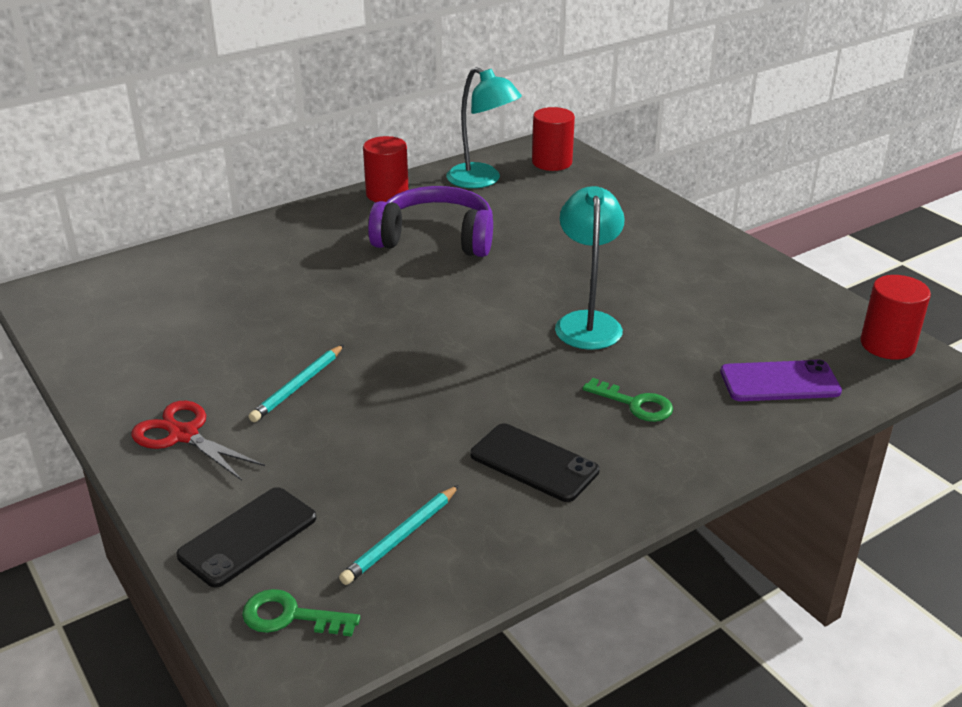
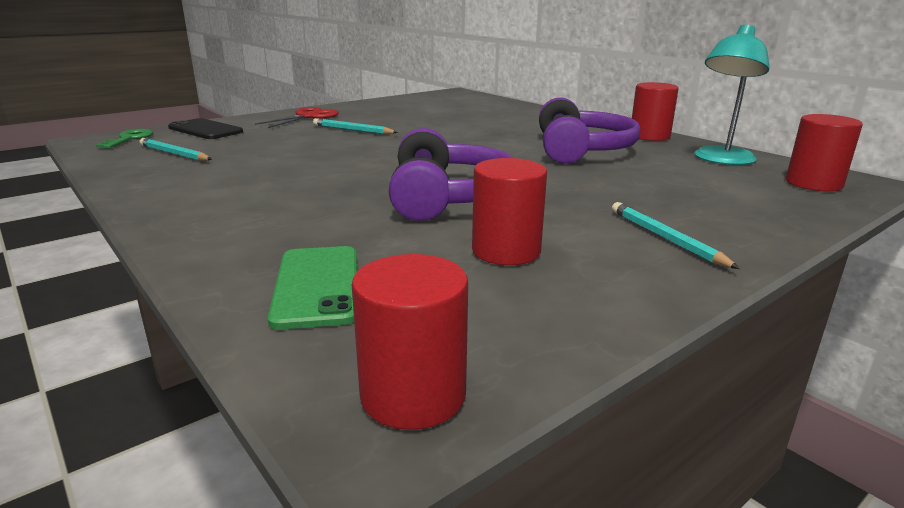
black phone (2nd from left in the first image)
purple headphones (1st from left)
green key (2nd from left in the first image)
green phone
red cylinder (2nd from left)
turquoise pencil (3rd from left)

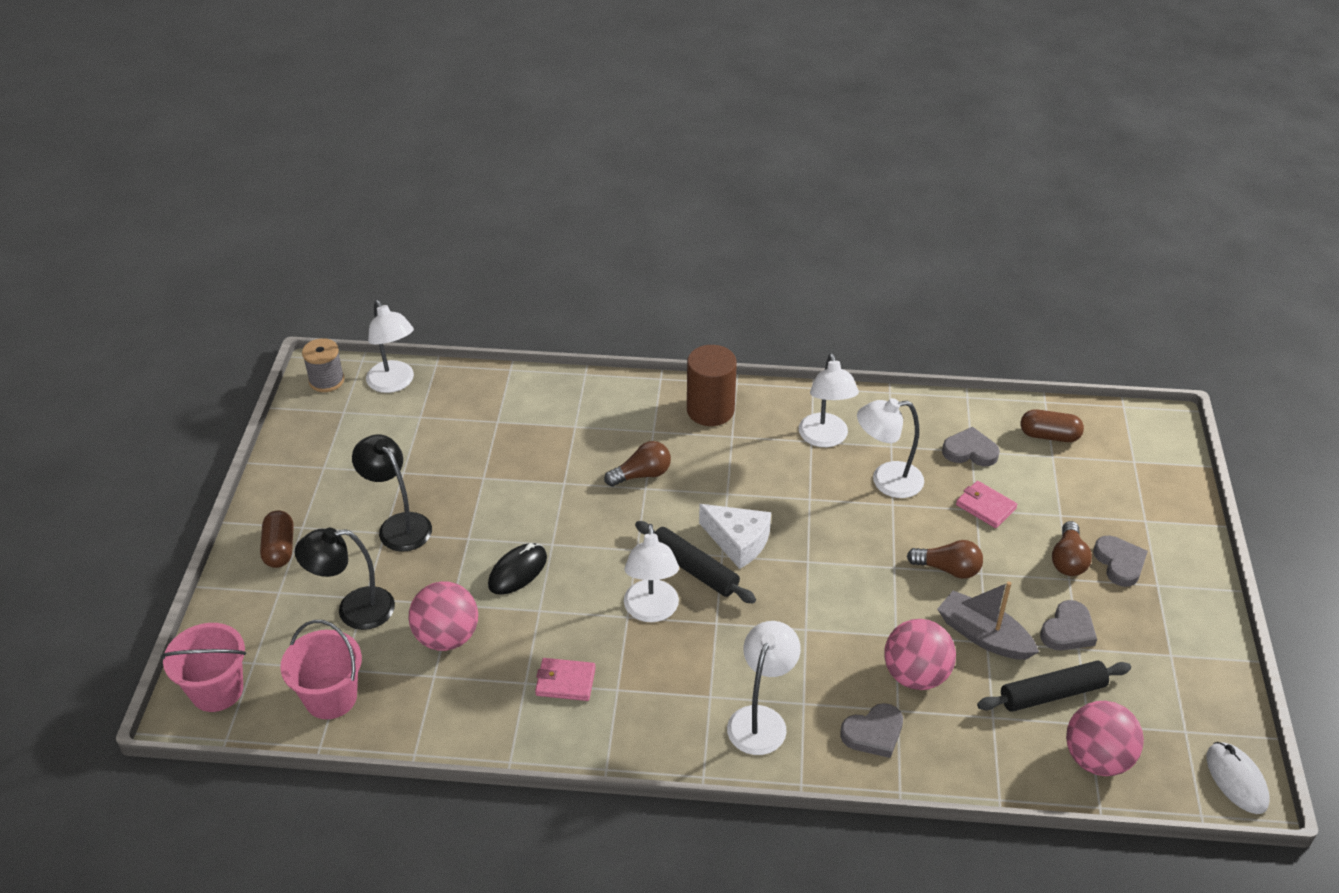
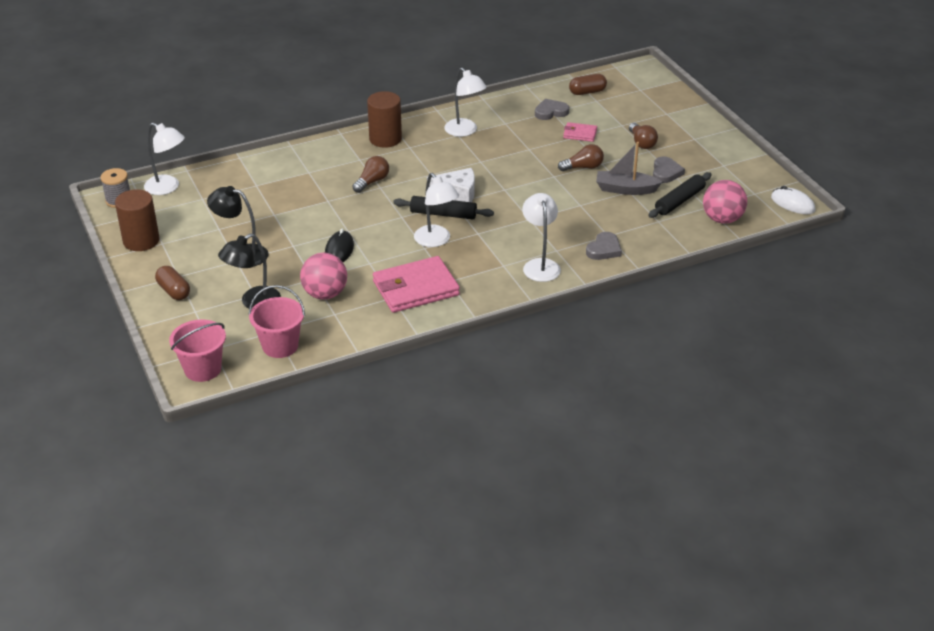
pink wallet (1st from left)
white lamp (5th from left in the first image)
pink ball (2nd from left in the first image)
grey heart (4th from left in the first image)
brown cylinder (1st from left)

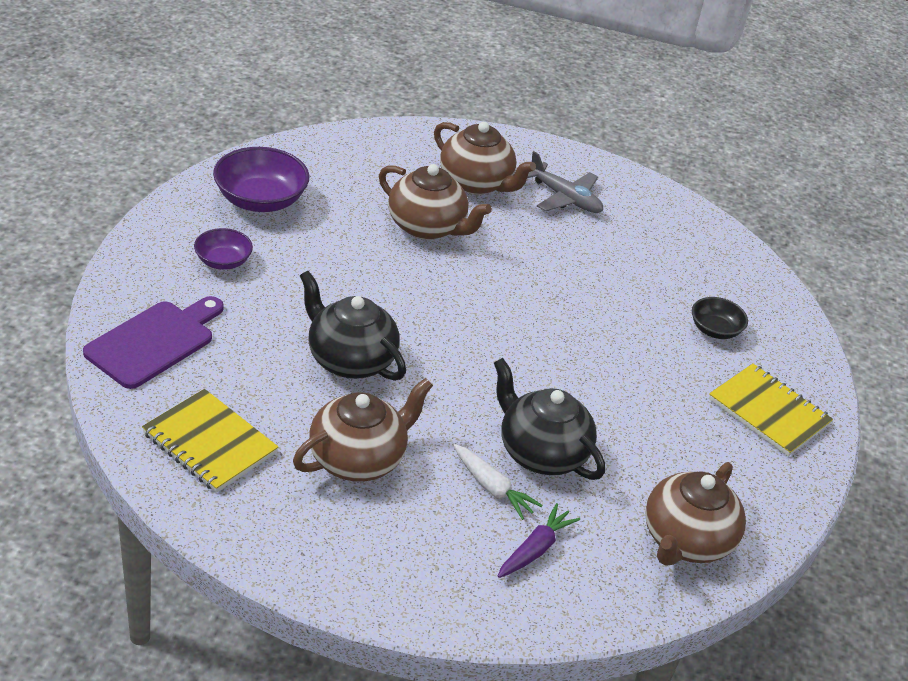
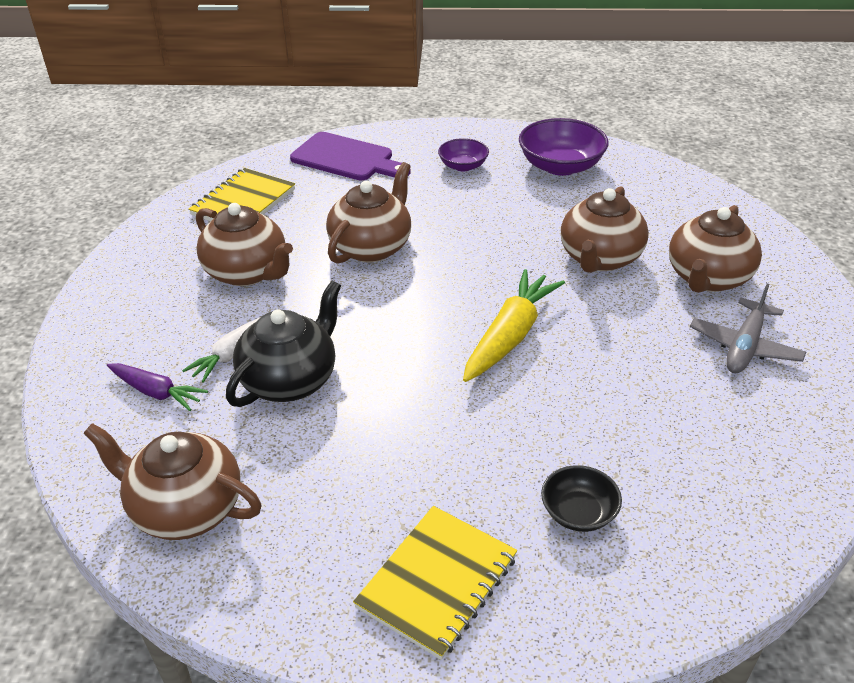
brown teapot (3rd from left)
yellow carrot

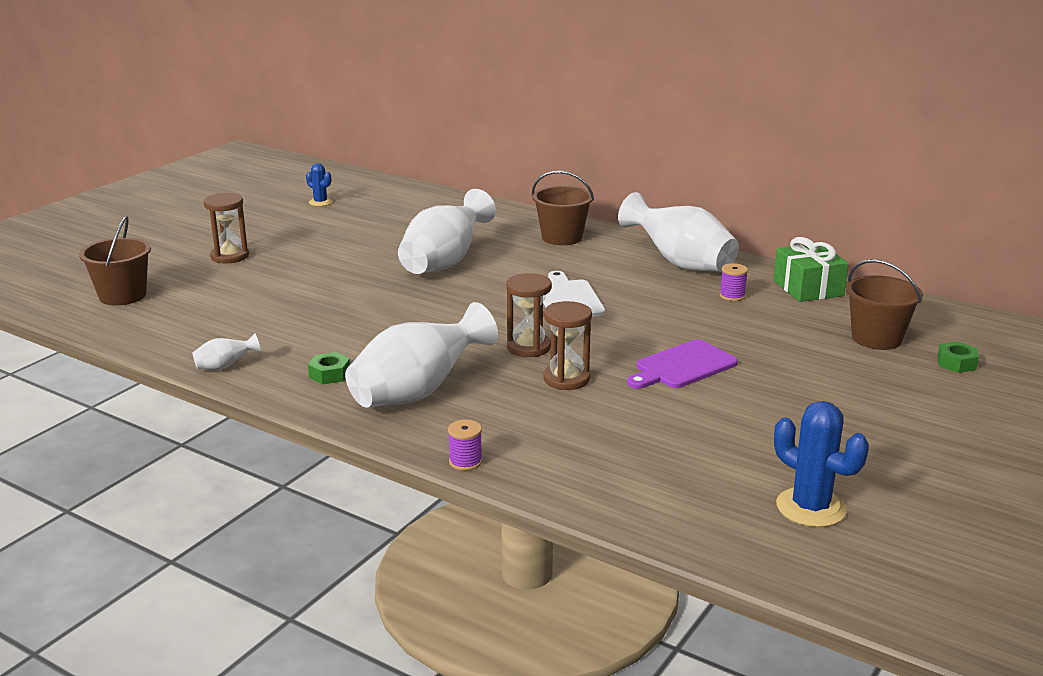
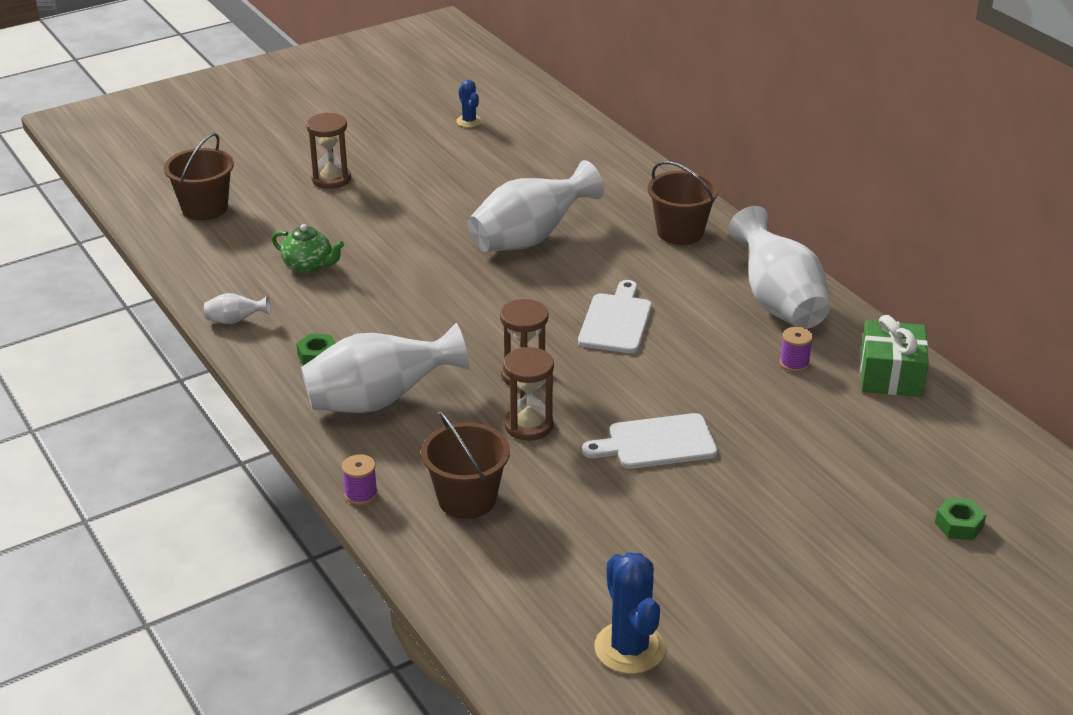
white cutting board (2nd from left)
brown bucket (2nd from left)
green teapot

__Your instructions__
Please leave out the pictures while you copy exactly the lines from the one containing "purple headphones (1st from left)" through the end of the records.

__Result for this task__
purple headphones (1st from left)
green key (2nd from left in the first image)
green phone
red cylinder (2nd from left)
turquoise pencil (3rd from left)

pink wallet (1st from left)
white lamp (5th from left in the first image)
pink ball (2nd from left in the first image)
grey heart (4th from left in the first image)
brown cylinder (1st from left)

brown teapot (3rd from left)
yellow carrot

white cutting board (2nd from left)
brown bucket (2nd from left)
green teapot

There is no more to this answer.